Work required
Omit the pictures, please, and give each record below again exactly.

Segment Start: Material shown

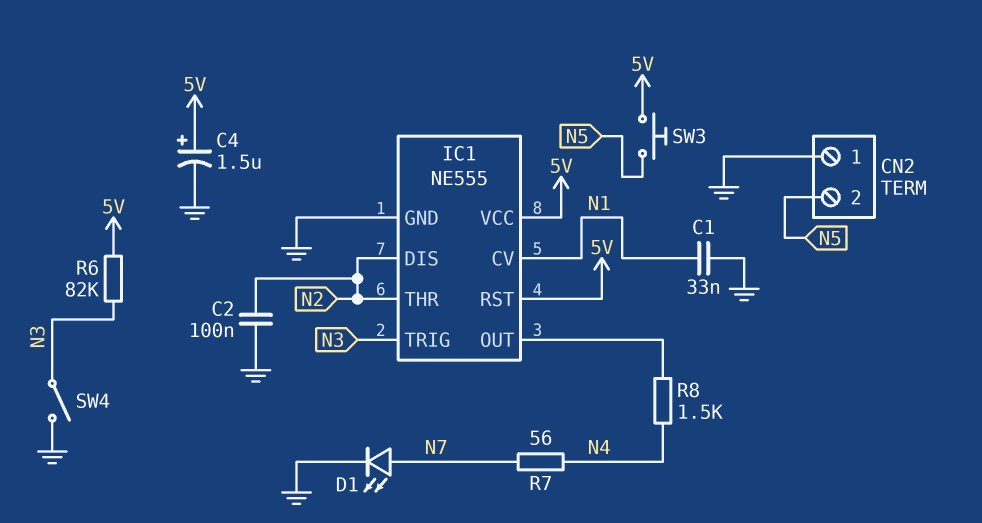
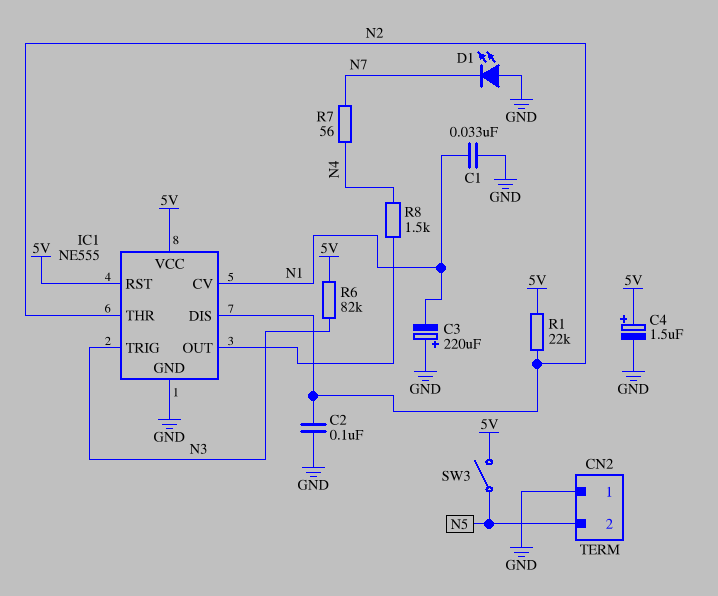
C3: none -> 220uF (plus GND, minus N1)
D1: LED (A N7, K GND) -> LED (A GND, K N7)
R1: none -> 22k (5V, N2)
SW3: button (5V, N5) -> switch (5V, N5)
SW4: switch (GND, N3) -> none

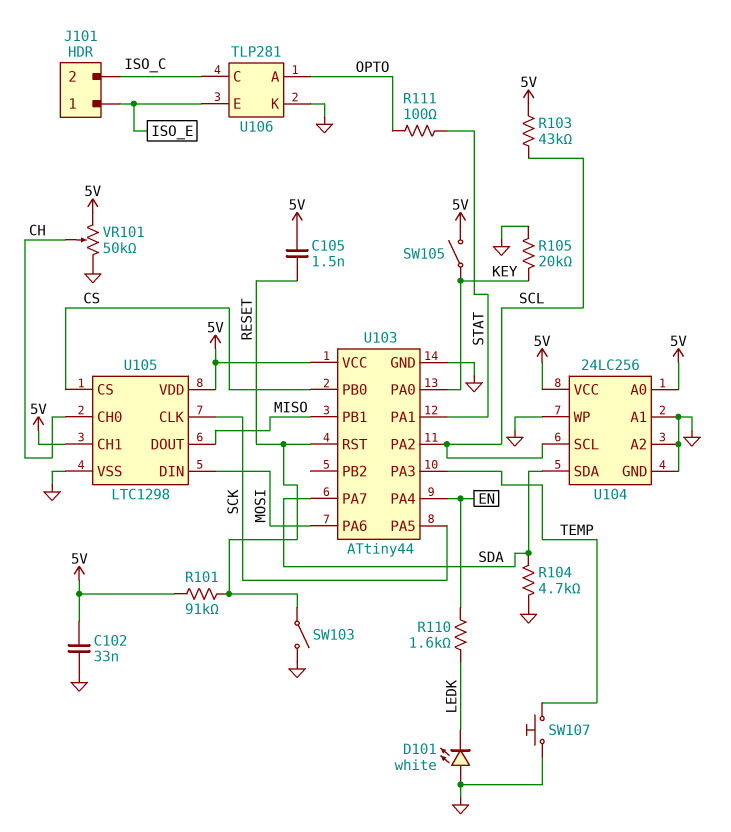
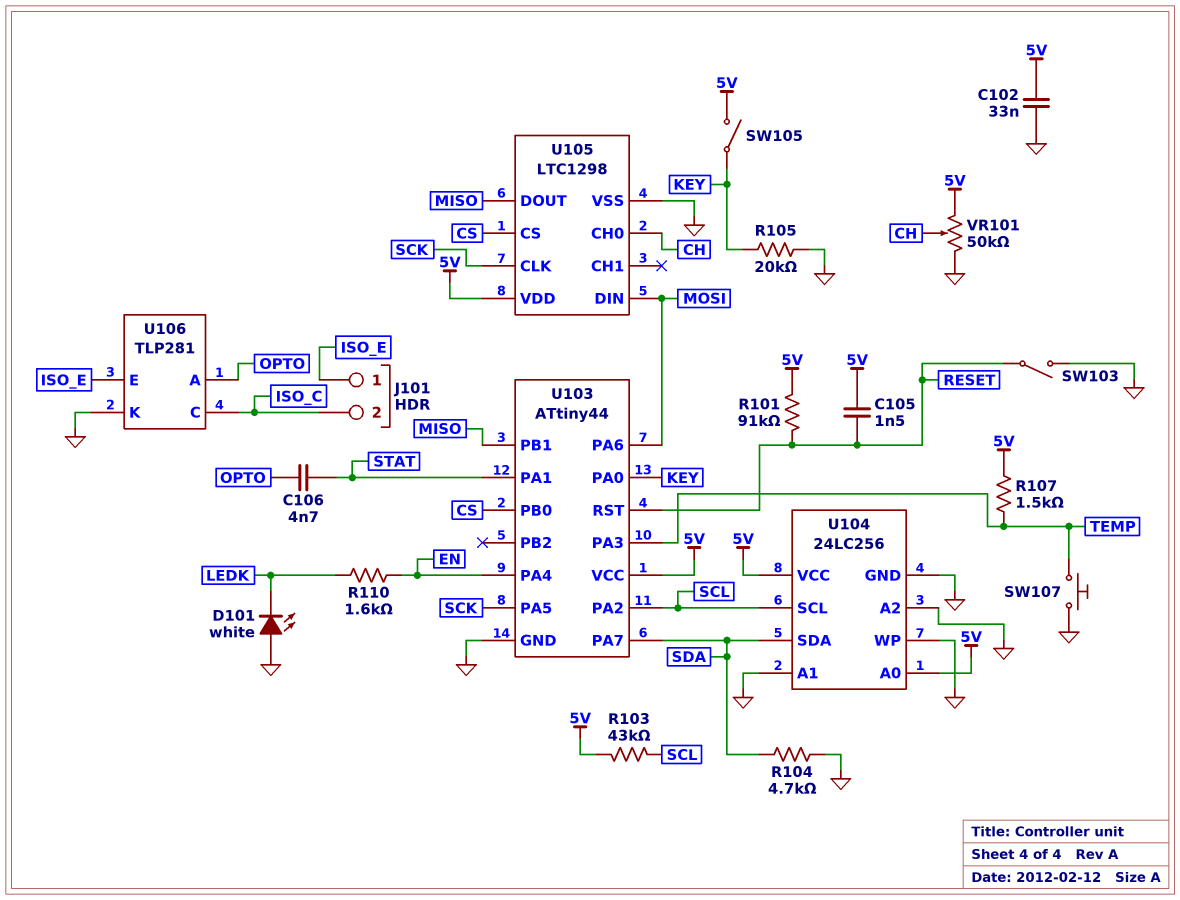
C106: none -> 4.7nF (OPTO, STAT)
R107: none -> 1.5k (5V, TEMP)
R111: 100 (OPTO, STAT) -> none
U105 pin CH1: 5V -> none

Segment End: Material shown

Task response
C3: none -> 220uF (plus GND, minus N1)
D1: LED (A N7, K GND) -> LED (A GND, K N7)
R1: none -> 22k (5V, N2)
SW3: button (5V, N5) -> switch (5V, N5)
SW4: switch (GND, N3) -> none

C106: none -> 4.7nF (OPTO, STAT)
R107: none -> 1.5k (5V, TEMP)
R111: 100 (OPTO, STAT) -> none
U105 pin CH1: 5V -> none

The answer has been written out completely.